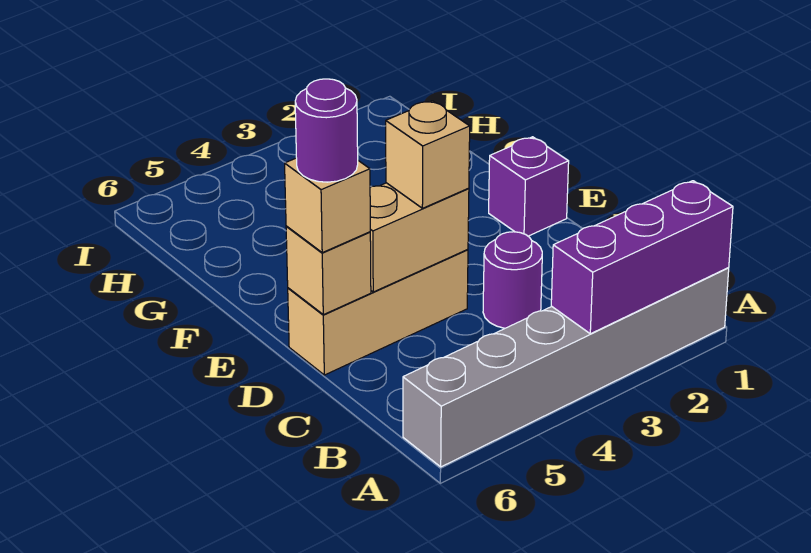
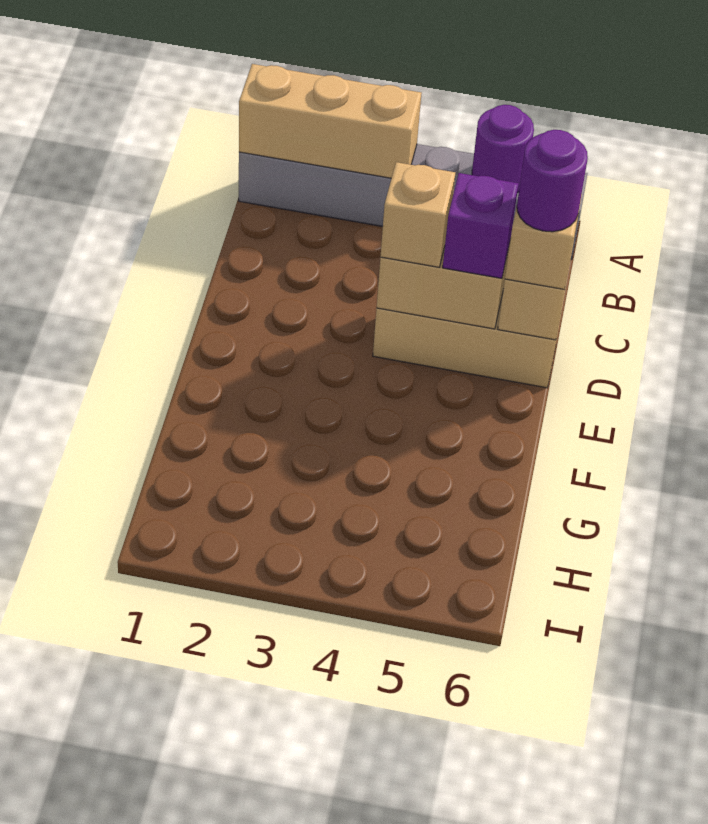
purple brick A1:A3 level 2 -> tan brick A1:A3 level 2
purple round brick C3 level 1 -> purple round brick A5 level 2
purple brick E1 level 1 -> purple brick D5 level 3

*Problem statement*: Exactly and in full, write out the lines from the one containing "purple round brick C3" through the end of the listing.

*Solution to the problem*:
purple round brick C3 level 1 -> purple round brick A5 level 2
purple brick E1 level 1 -> purple brick D5 level 3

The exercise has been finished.